Information given —
============================================================

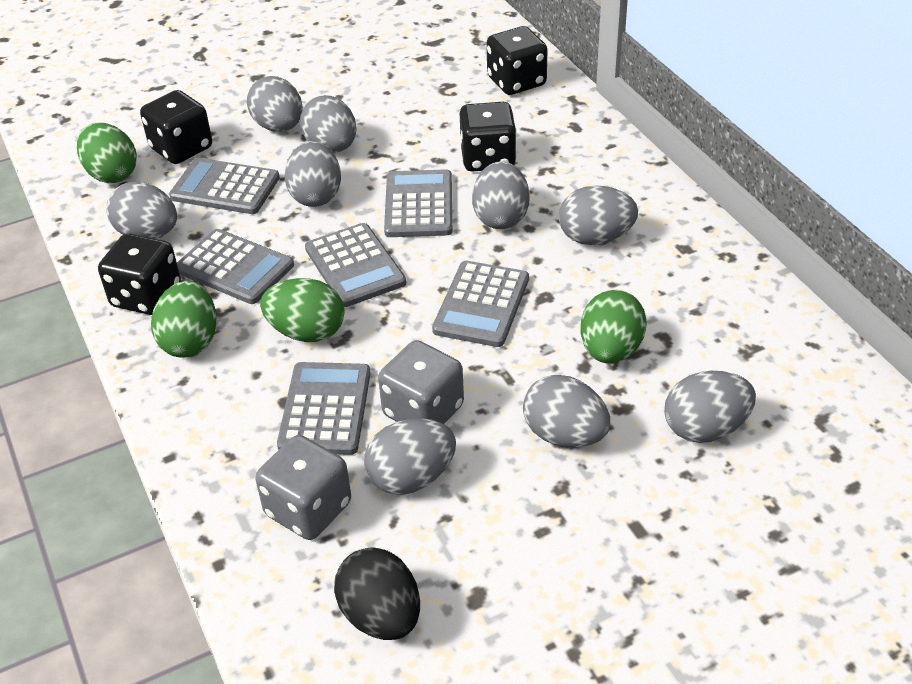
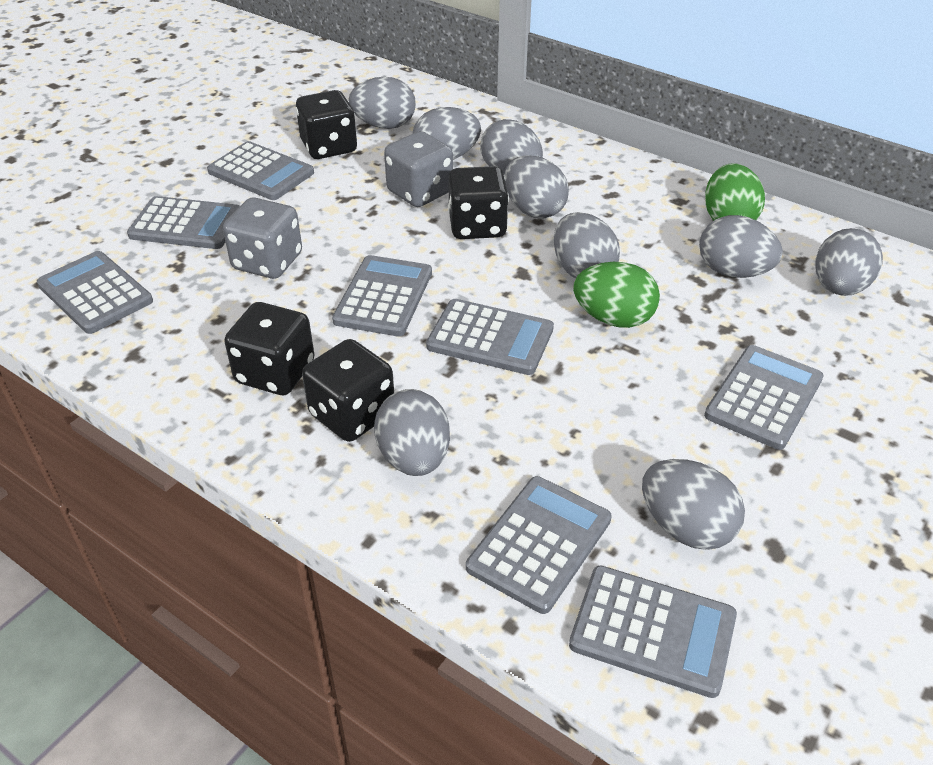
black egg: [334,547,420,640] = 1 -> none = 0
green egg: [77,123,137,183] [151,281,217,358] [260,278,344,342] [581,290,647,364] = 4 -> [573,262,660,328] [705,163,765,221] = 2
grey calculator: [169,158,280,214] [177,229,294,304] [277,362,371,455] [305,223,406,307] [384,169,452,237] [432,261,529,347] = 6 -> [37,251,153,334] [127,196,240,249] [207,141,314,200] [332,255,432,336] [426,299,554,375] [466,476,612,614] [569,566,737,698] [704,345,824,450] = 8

============================================================

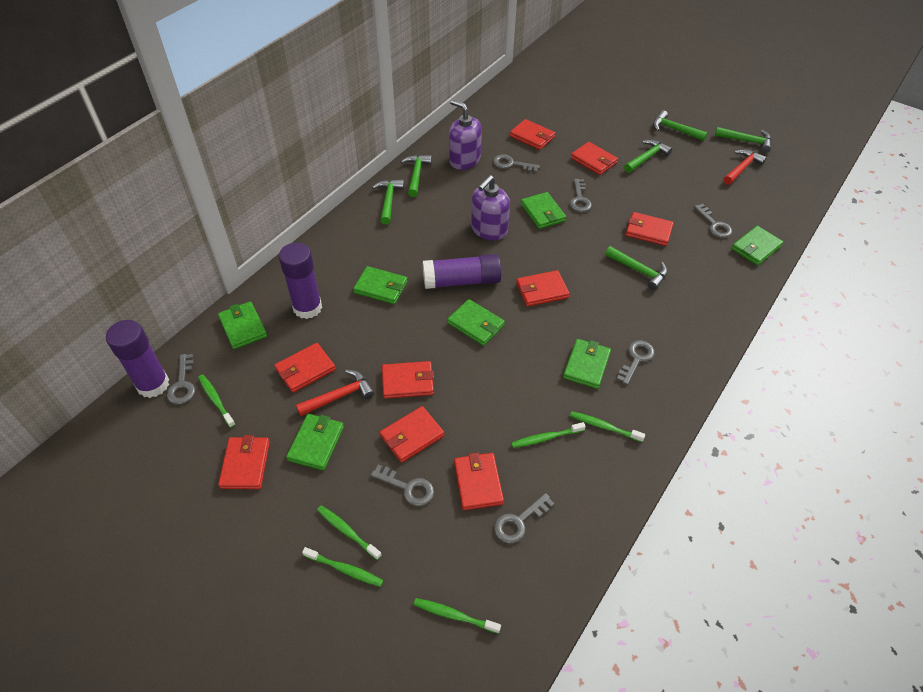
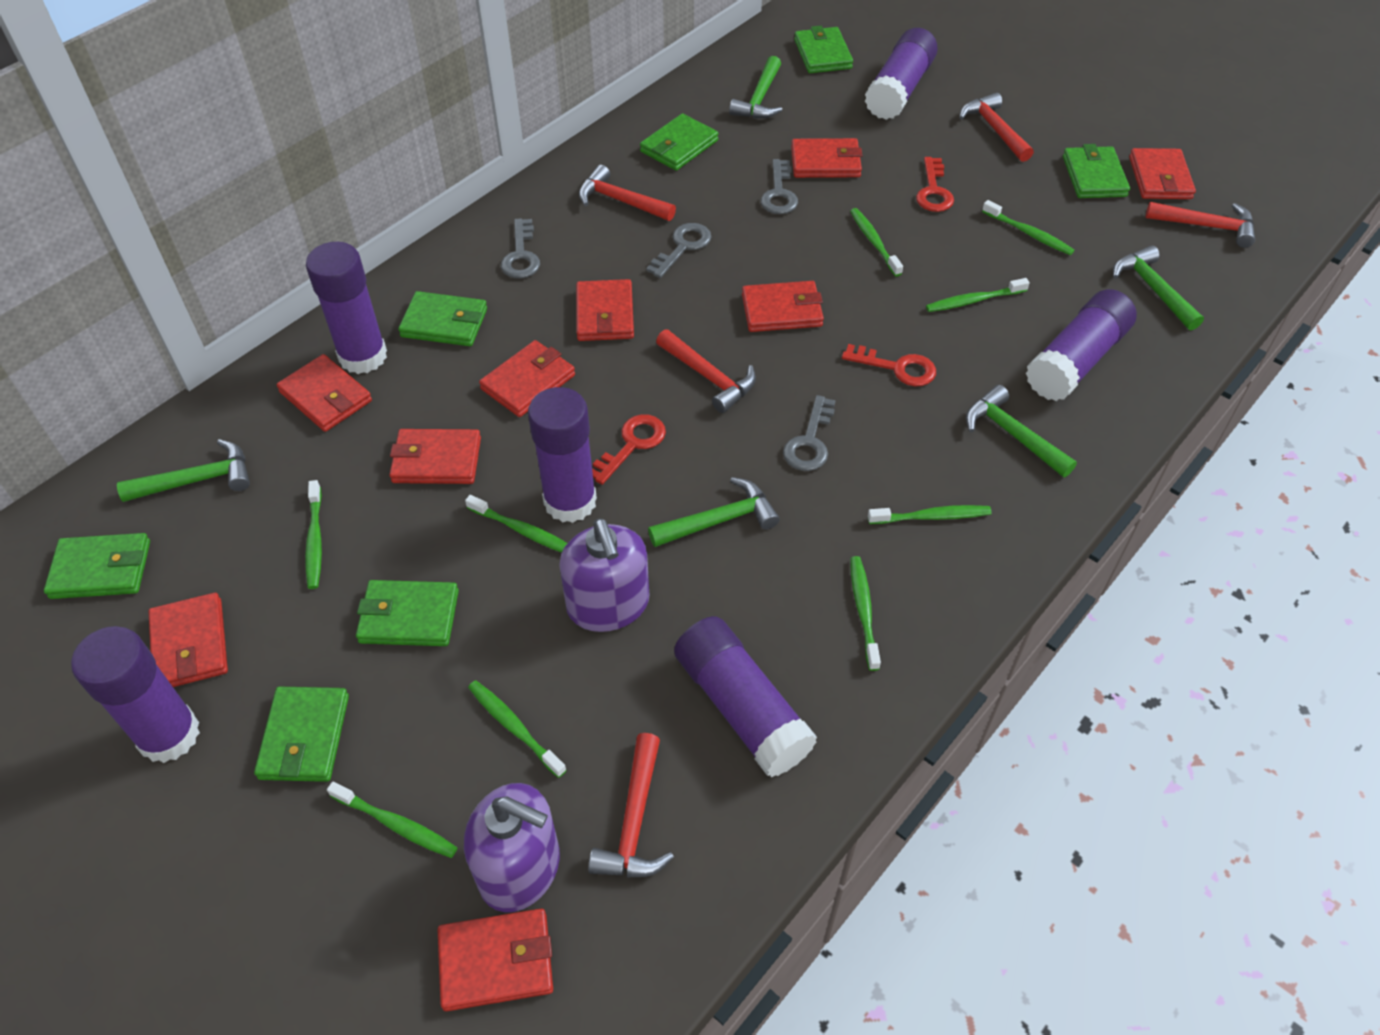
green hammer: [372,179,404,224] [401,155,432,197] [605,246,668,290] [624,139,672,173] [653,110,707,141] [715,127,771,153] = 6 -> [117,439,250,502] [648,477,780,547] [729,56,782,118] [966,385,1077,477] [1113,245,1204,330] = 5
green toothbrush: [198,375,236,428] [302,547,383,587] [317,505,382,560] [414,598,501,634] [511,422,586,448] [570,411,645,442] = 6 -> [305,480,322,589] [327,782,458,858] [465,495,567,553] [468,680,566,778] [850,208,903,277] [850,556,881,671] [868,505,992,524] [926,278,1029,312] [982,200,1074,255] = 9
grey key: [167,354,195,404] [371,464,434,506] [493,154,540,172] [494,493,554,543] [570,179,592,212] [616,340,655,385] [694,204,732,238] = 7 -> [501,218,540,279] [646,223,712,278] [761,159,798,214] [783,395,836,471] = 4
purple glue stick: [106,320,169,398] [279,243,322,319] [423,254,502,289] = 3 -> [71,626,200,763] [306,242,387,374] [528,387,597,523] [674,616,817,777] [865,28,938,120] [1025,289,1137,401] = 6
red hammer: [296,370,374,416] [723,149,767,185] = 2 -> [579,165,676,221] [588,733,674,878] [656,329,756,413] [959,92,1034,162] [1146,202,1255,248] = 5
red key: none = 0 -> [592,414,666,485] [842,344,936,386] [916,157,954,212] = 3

============================================================

Directions for this task — Will you return exactly the lines above from the one with "black egg: [334,547,420,640] = 1 -> none = 0" down to the one with "grey calculator: [169,158,280,214]", counting both as part of the range?

Output —
black egg: [334,547,420,640] = 1 -> none = 0
green egg: [77,123,137,183] [151,281,217,358] [260,278,344,342] [581,290,647,364] = 4 -> [573,262,660,328] [705,163,765,221] = 2
grey calculator: [169,158,280,214] [177,229,294,304] [277,362,371,455] [305,223,406,307] [384,169,452,237] [432,261,529,347] = 6 -> [37,251,153,334] [127,196,240,249] [207,141,314,200] [332,255,432,336] [426,299,554,375] [466,476,612,614] [569,566,737,698] [704,345,824,450] = 8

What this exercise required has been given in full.